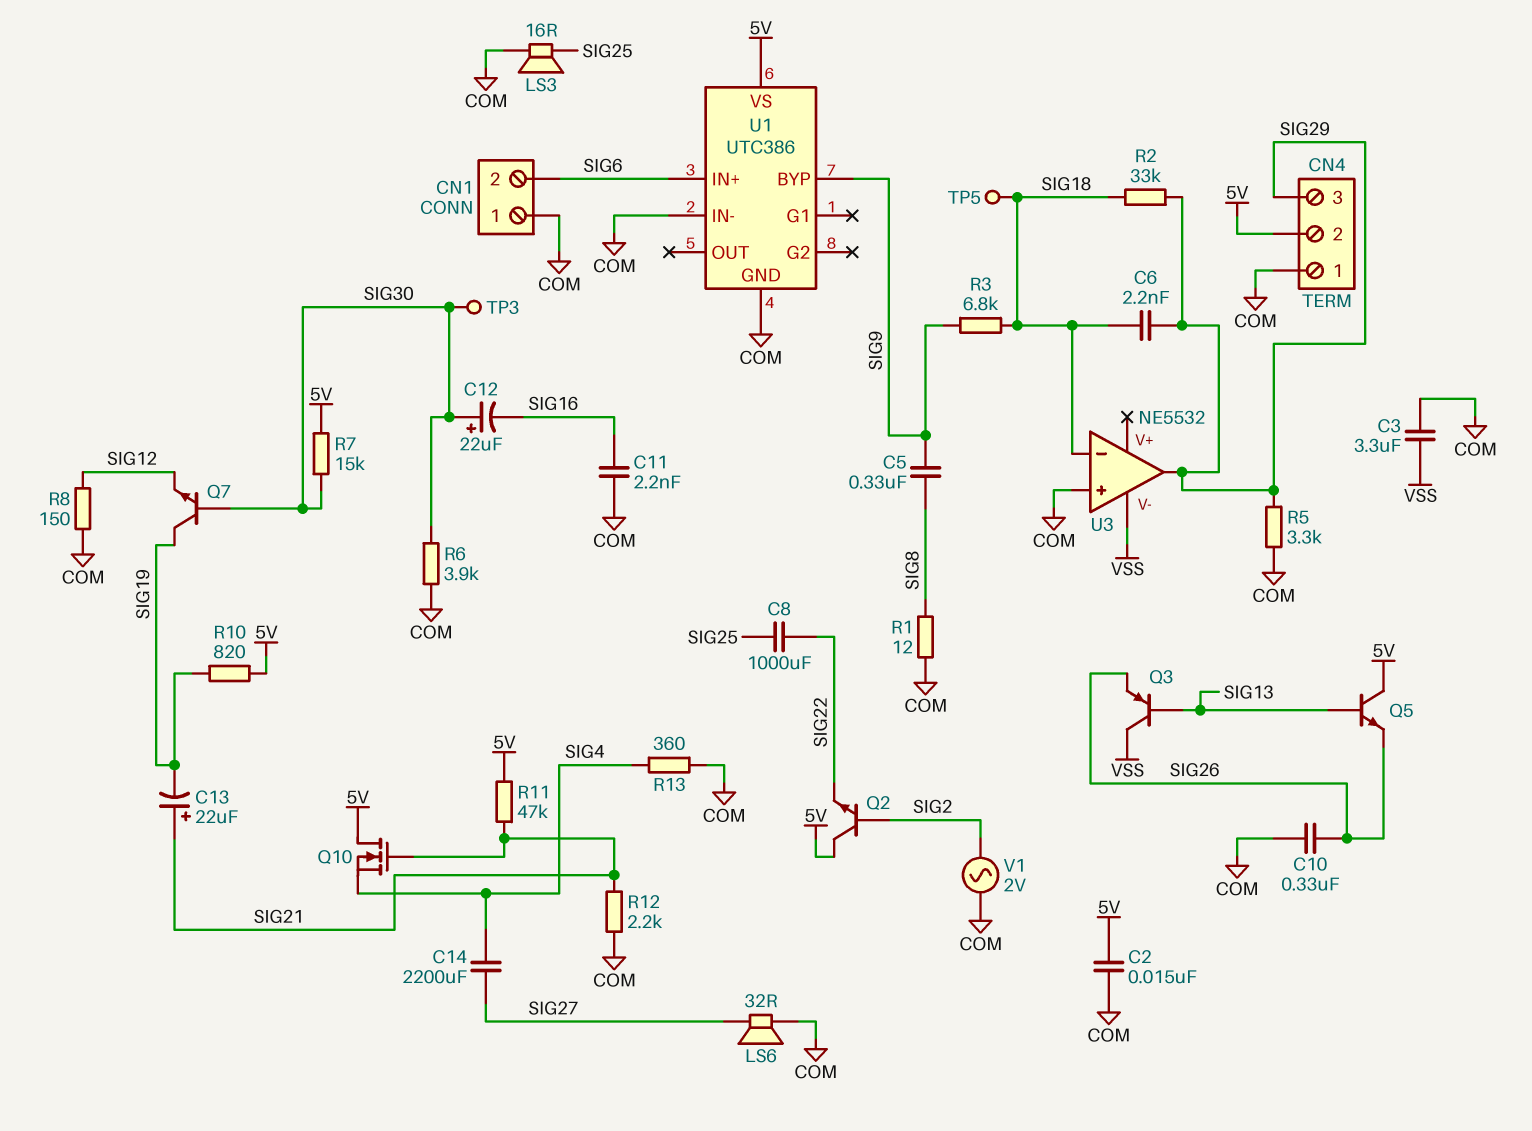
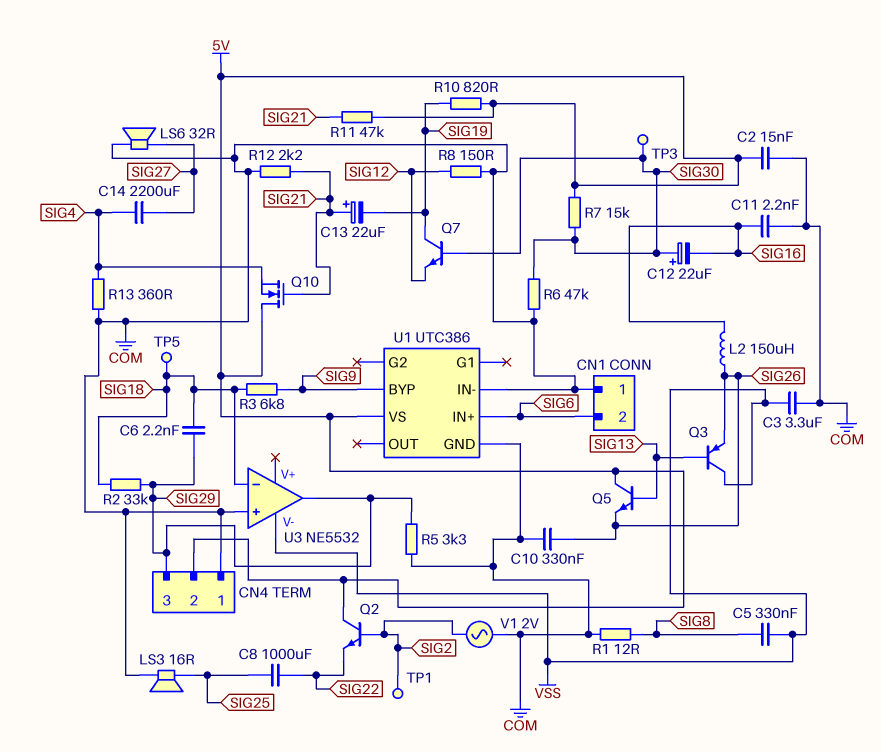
C5: 330nF (SIG8, SIG9) -> 330nF (SIG8, VSS)
L2: none -> 150uH (SIG16, SIG26)
R6: 3.9k (COM, SIG30) -> 47k (COM, SIG30)
TP1: none -> test point (SIG2)

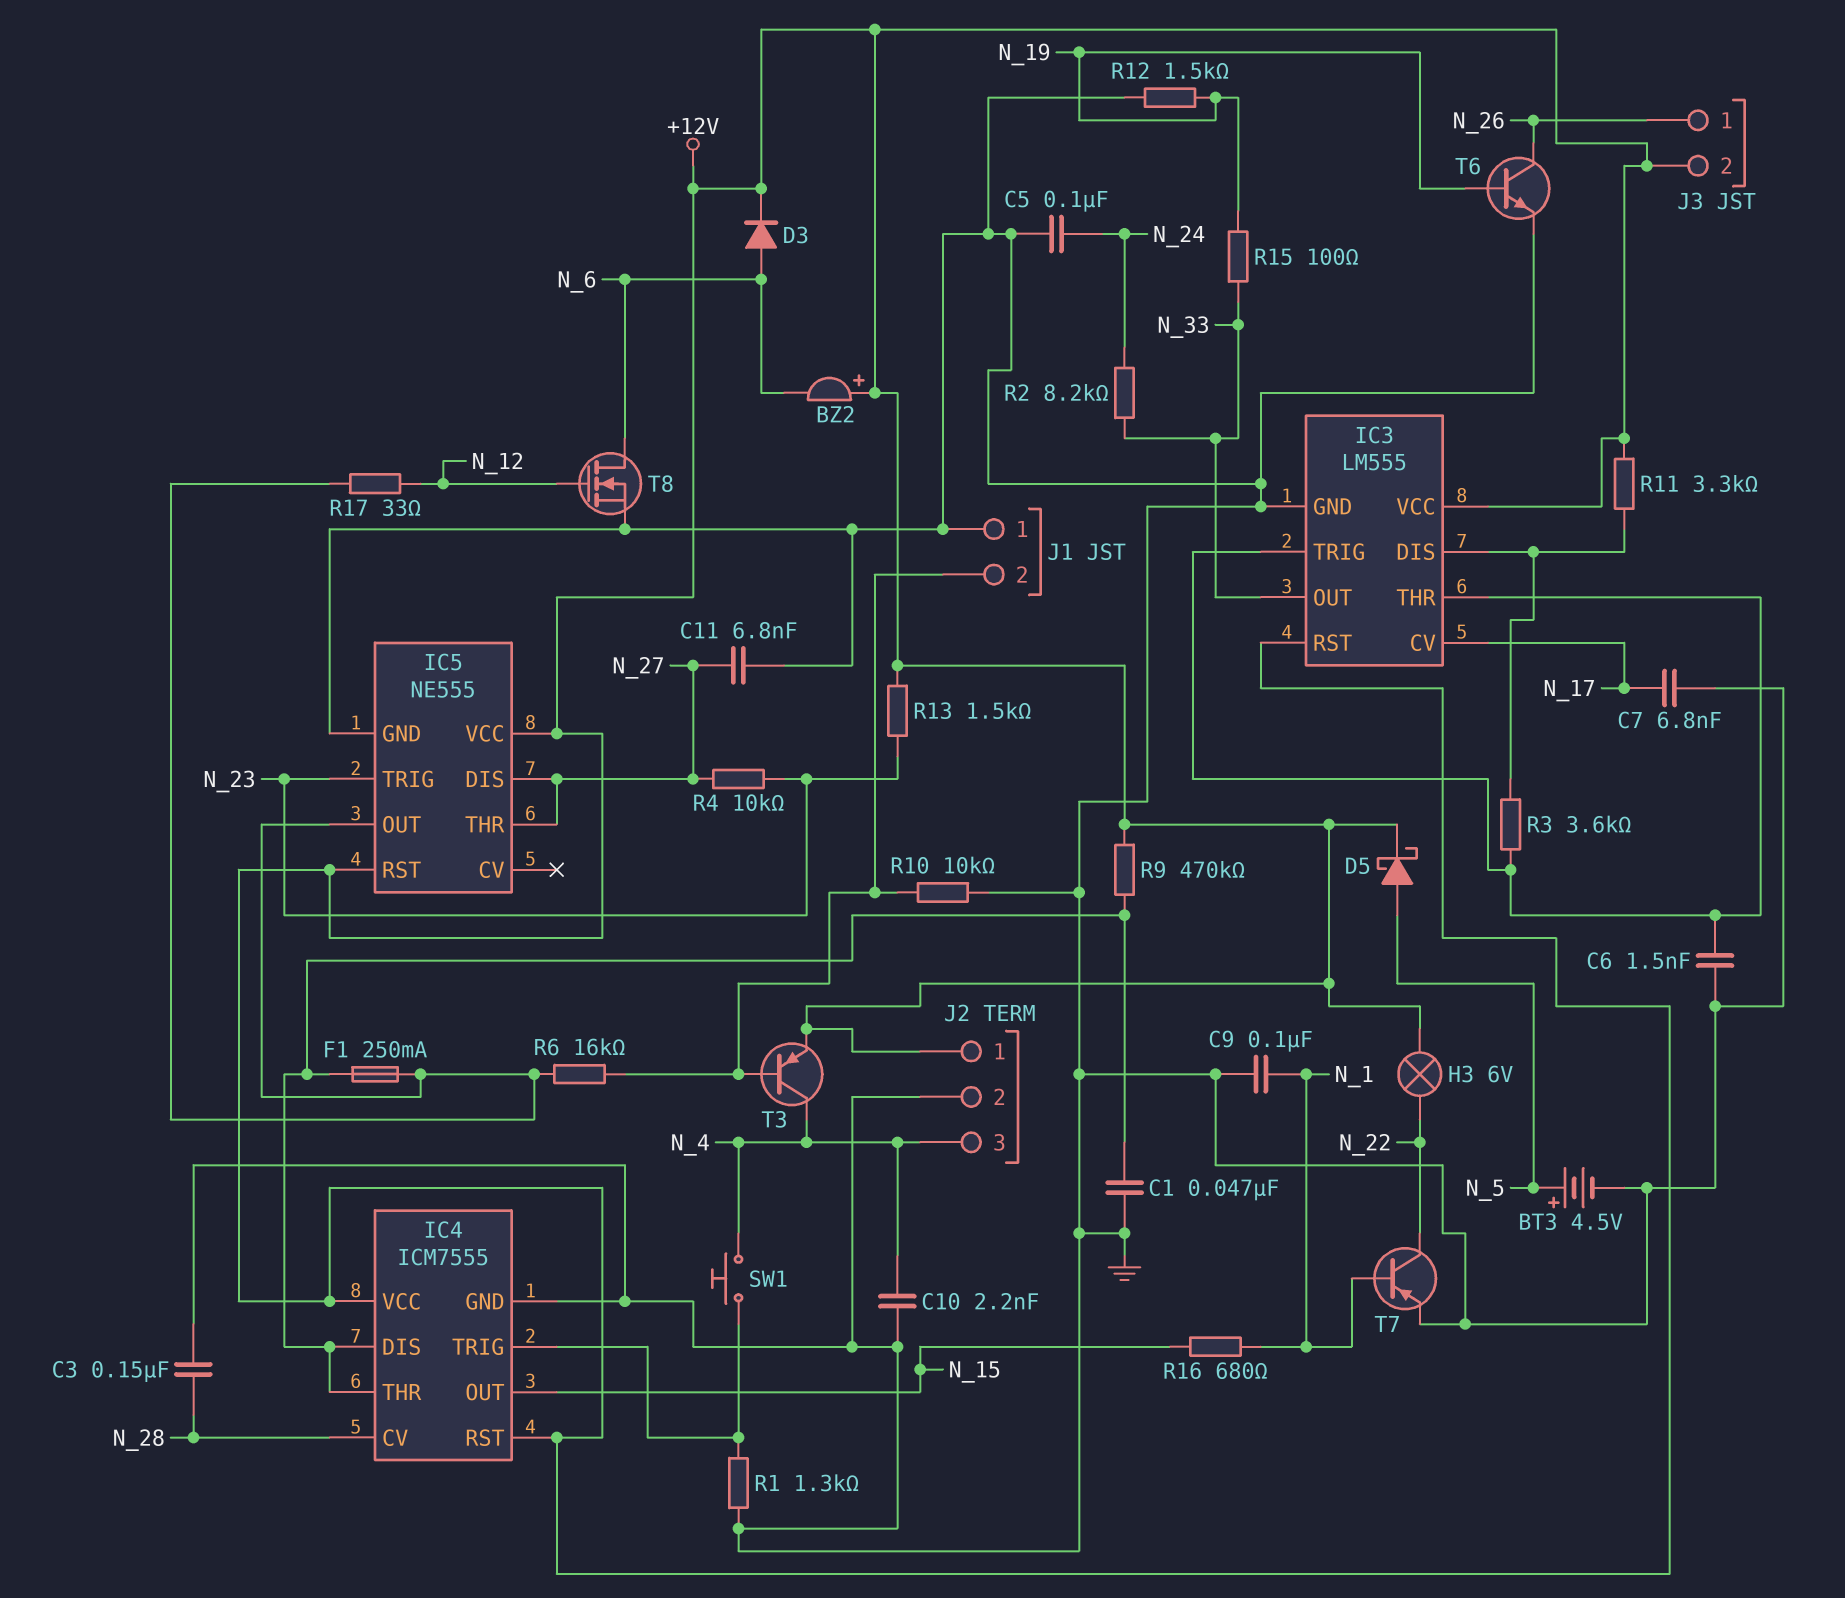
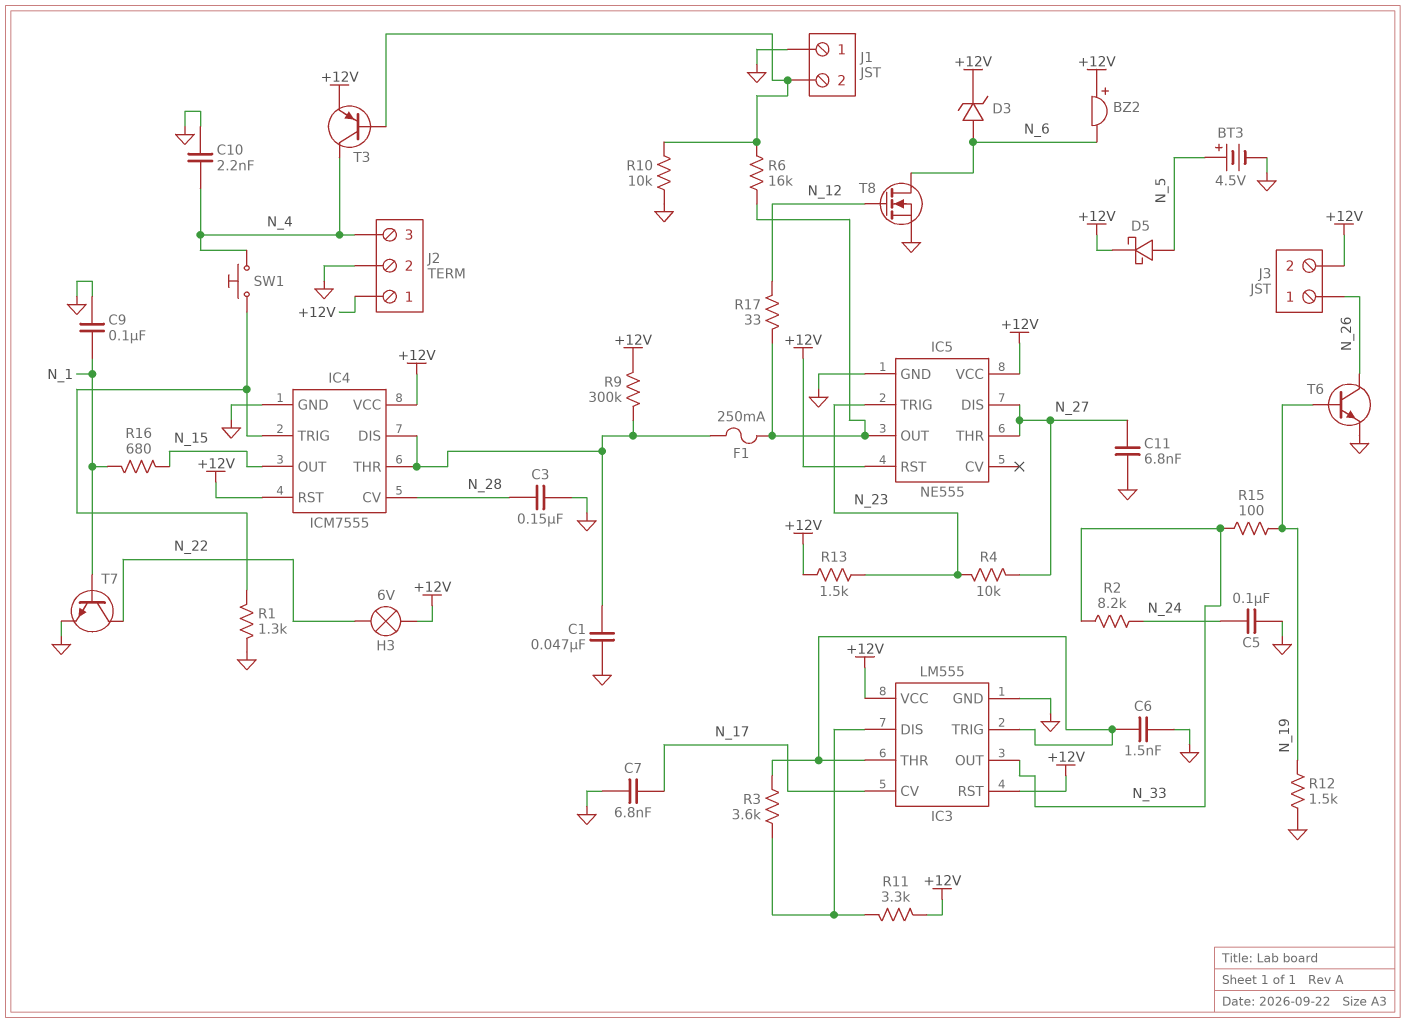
D3: diode (A N_6, K +12V) -> zener (A N_6, K +12V)
R9: 470k (+12V, IC4/DIS) -> 300k (+12V, IC4/DIS)
T7: PNP (B N_1, C N_22, E GND) -> NPN (B N_1, C N_22, E GND)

[Work to be completed]
Write out the whole listing exactly as it appears, and omit the pictures.

[Answer box]
C5: 330nF (SIG8, SIG9) -> 330nF (SIG8, VSS)
L2: none -> 150uH (SIG16, SIG26)
R6: 3.9k (COM, SIG30) -> 47k (COM, SIG30)
TP1: none -> test point (SIG2)

D3: diode (A N_6, K +12V) -> zener (A N_6, K +12V)
R9: 470k (+12V, IC4/DIS) -> 300k (+12V, IC4/DIS)
T7: PNP (B N_1, C N_22, E GND) -> NPN (B N_1, C N_22, E GND)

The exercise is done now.